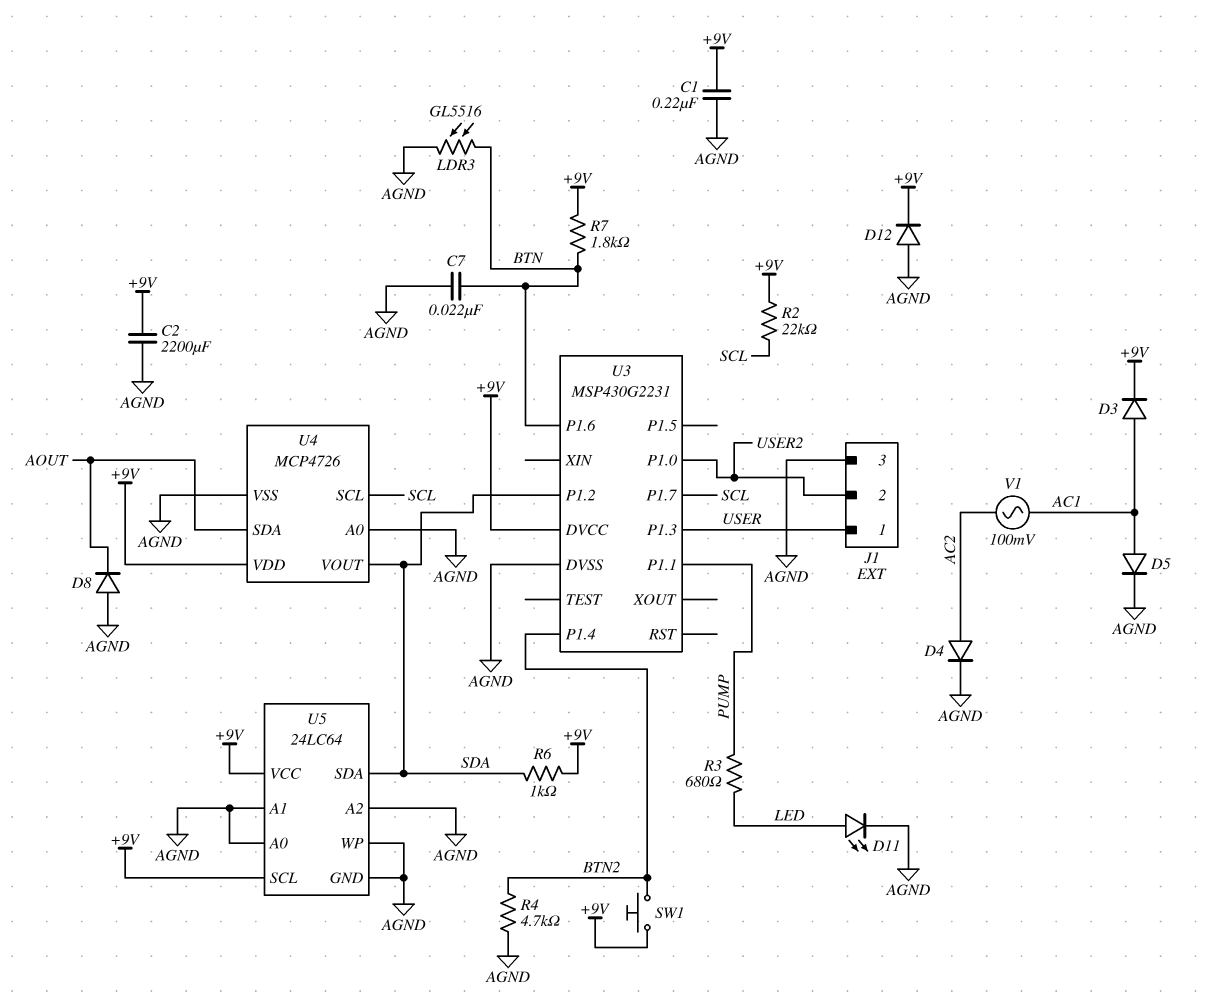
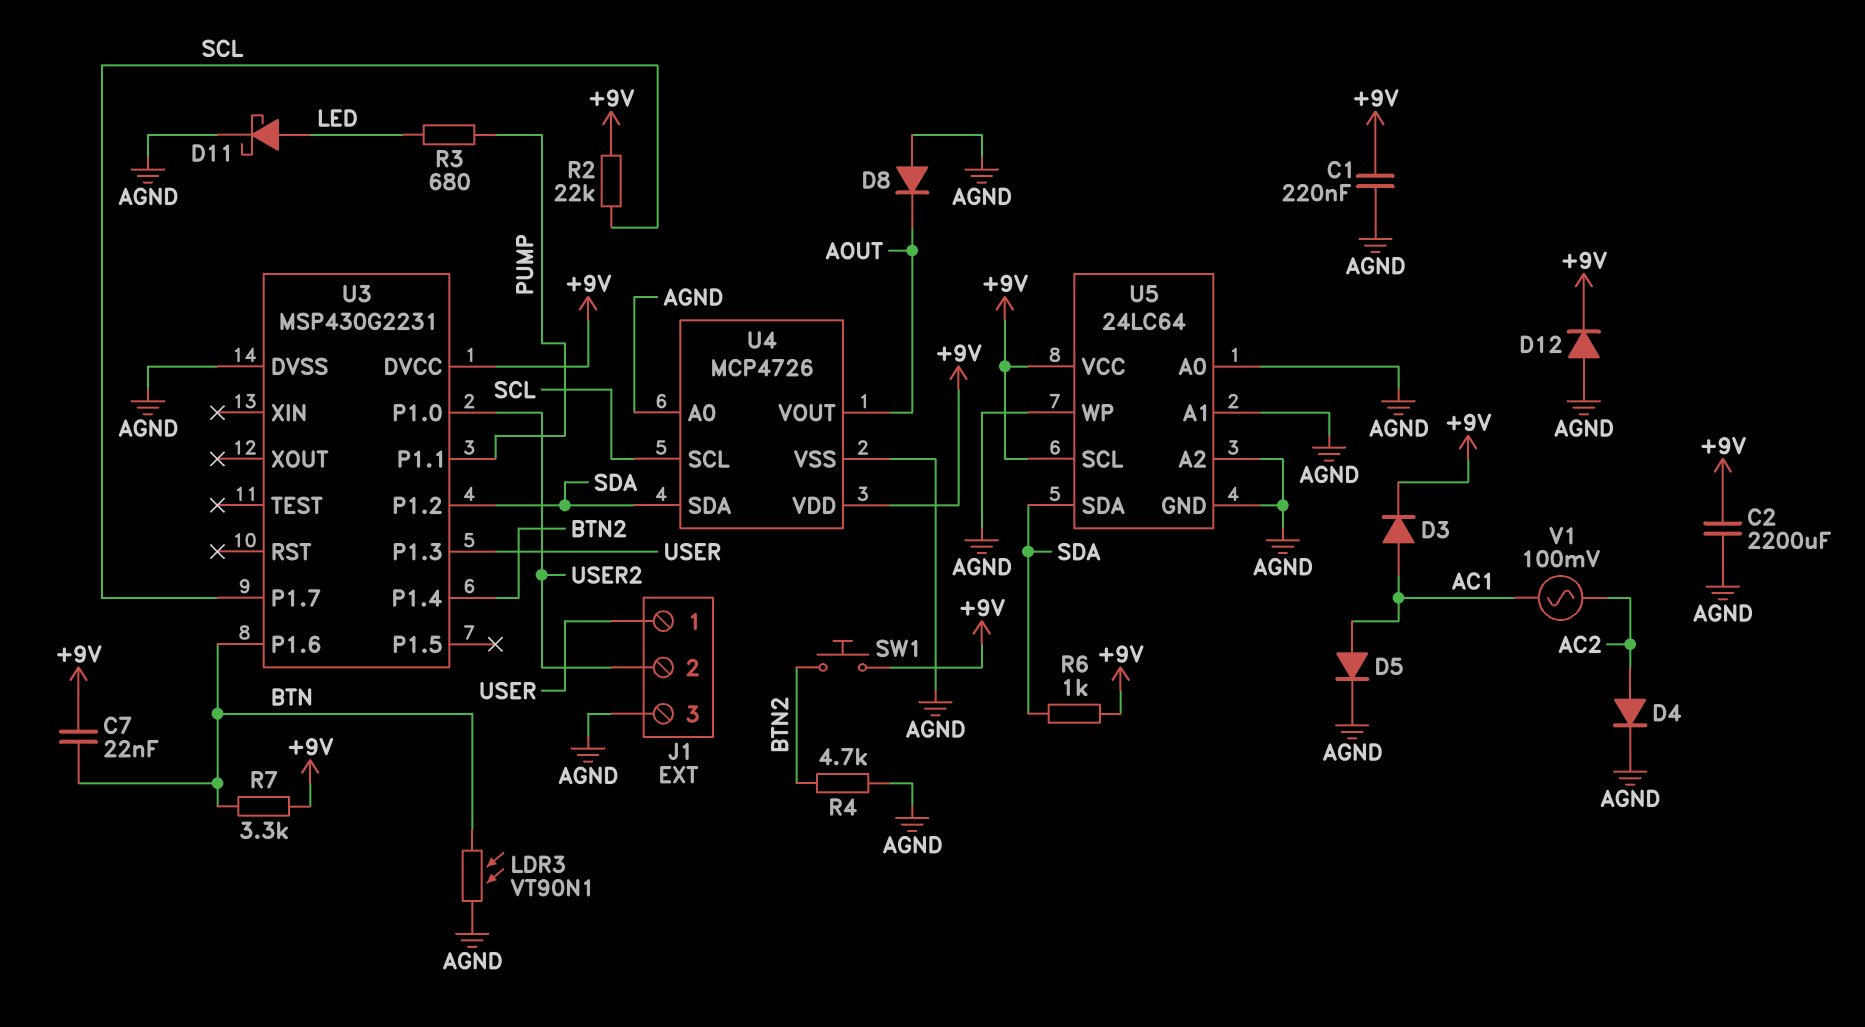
C7: 22nF (AGND, BTN) -> 22nF (+9V, BTN)
D11: LED (A LED, K AGND) -> schottky (A LED, K AGND)
LDR3: GL5516 (AGND, BTN) -> VT90N1 (AGND, BTN)
R7: 1.8k (+9V, BTN) -> 3.3k (+9V, BTN)
U4 pin SDA: AOUT -> SDA
U4 pin VOUT: SDA -> AOUT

=-=-=-=-=

▸ YOUR ASSIGNMENT: The reply should repeat the listing above exactly and contain no pictures.

▸ EXERCISE SOLUTION:
C7: 22nF (AGND, BTN) -> 22nF (+9V, BTN)
D11: LED (A LED, K AGND) -> schottky (A LED, K AGND)
LDR3: GL5516 (AGND, BTN) -> VT90N1 (AGND, BTN)
R7: 1.8k (+9V, BTN) -> 3.3k (+9V, BTN)
U4 pin SDA: AOUT -> SDA
U4 pin VOUT: SDA -> AOUT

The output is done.